In the listing below, the lines starting with the line with "C4: 330uF (plus" and going on through the line with "U1 pin OUT: VA -> GND" are to be reproduced exactly, and only those.

[SUPPLIED DATA — start]

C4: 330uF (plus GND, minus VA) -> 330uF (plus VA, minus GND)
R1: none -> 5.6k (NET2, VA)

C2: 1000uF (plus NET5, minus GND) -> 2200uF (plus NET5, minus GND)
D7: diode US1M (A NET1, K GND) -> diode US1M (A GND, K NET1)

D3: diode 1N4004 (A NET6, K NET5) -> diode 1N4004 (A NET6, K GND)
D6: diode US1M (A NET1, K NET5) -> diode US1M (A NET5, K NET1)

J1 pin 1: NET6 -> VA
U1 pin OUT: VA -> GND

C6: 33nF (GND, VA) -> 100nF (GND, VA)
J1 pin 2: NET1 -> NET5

[SUPPLIED DATA — finish]
[SUPPLIED DATA — start]

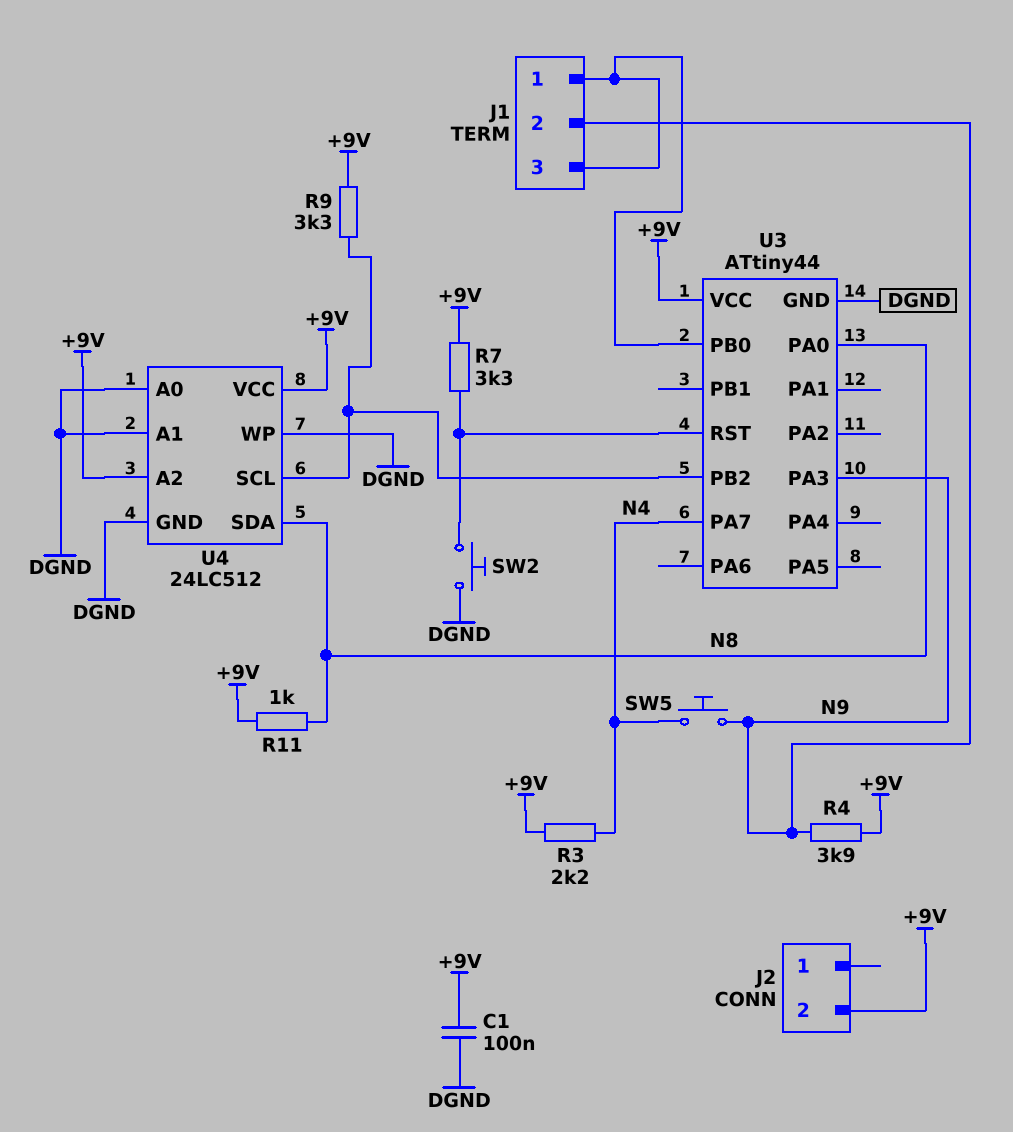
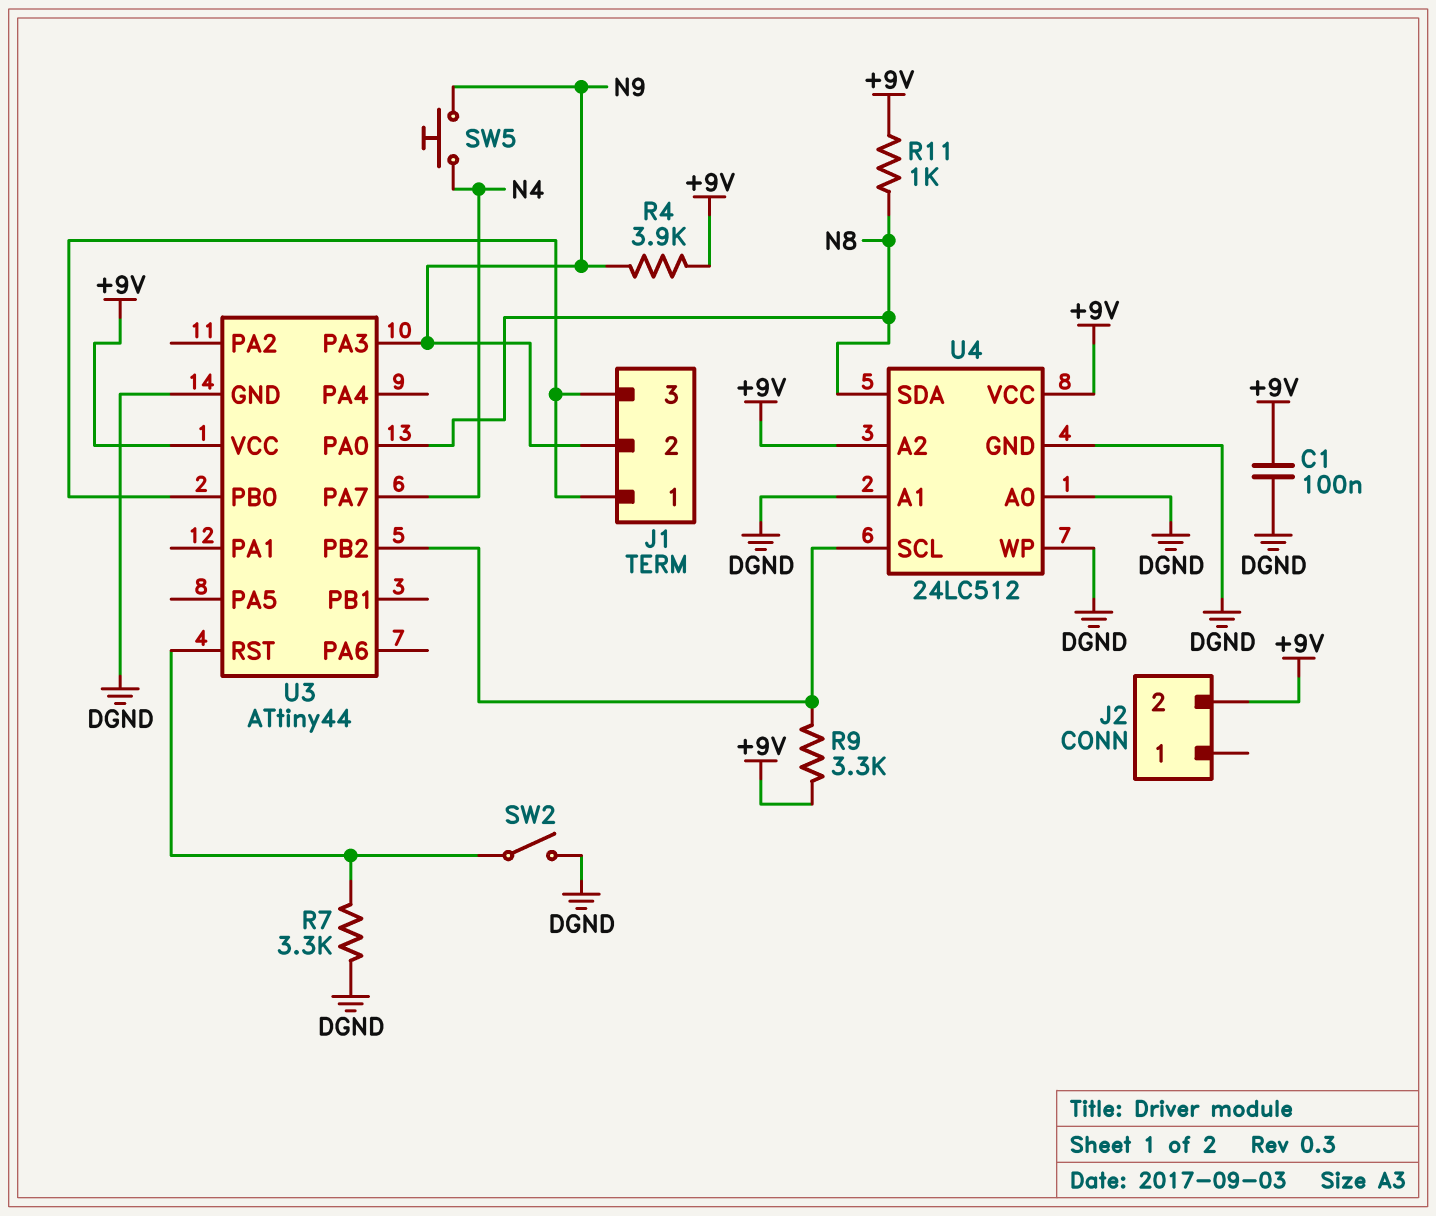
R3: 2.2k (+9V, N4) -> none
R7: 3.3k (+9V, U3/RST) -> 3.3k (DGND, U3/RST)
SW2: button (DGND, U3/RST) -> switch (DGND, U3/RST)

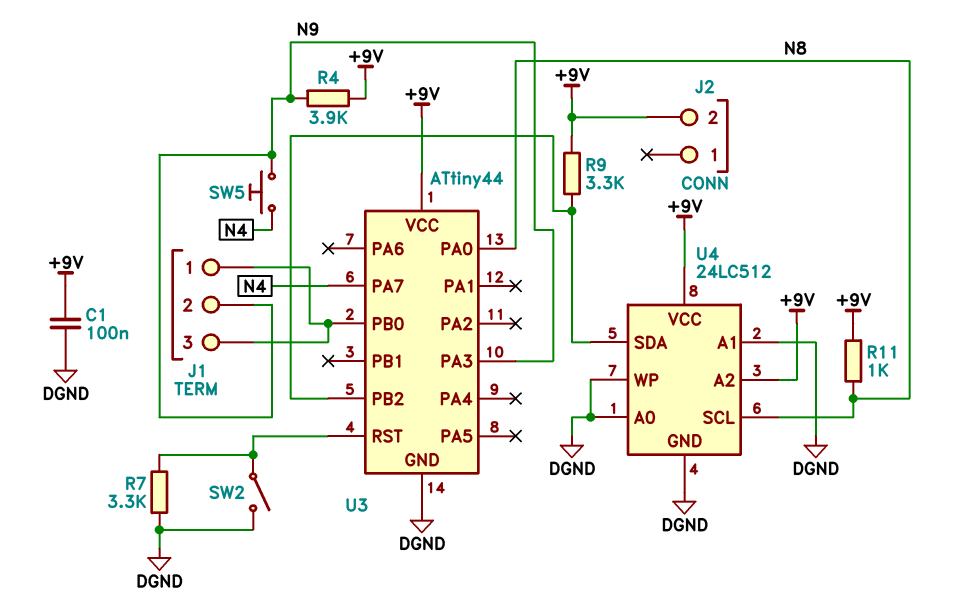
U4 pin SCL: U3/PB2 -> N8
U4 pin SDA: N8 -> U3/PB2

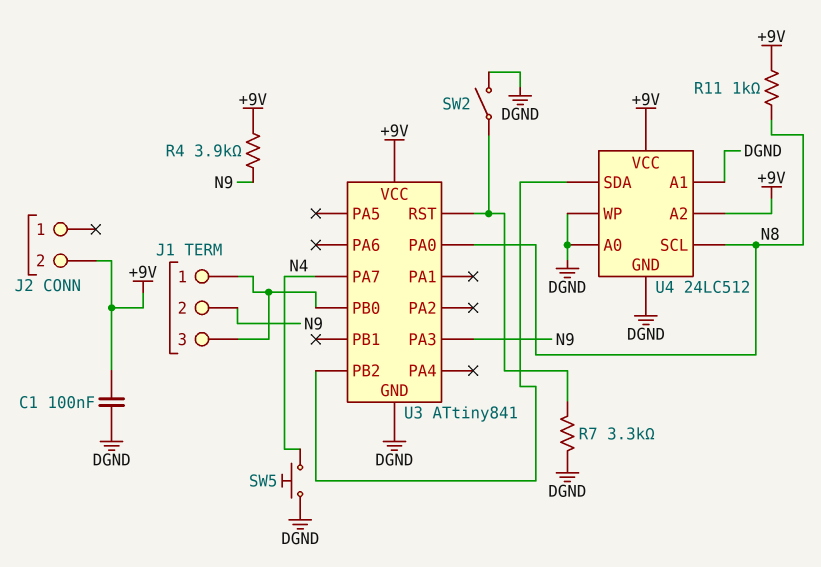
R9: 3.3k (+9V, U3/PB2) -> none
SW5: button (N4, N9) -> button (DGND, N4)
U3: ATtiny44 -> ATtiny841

[SUPPLIED DATA — finish]

__TASK RESULT__
C4: 330uF (plus GND, minus VA) -> 330uF (plus VA, minus GND)
R1: none -> 5.6k (NET2, VA)

C2: 1000uF (plus NET5, minus GND) -> 2200uF (plus NET5, minus GND)
D7: diode US1M (A NET1, K GND) -> diode US1M (A GND, K NET1)

D3: diode 1N4004 (A NET6, K NET5) -> diode 1N4004 (A NET6, K GND)
D6: diode US1M (A NET1, K NET5) -> diode US1M (A NET5, K NET1)

J1 pin 1: NET6 -> VA
U1 pin OUT: VA -> GND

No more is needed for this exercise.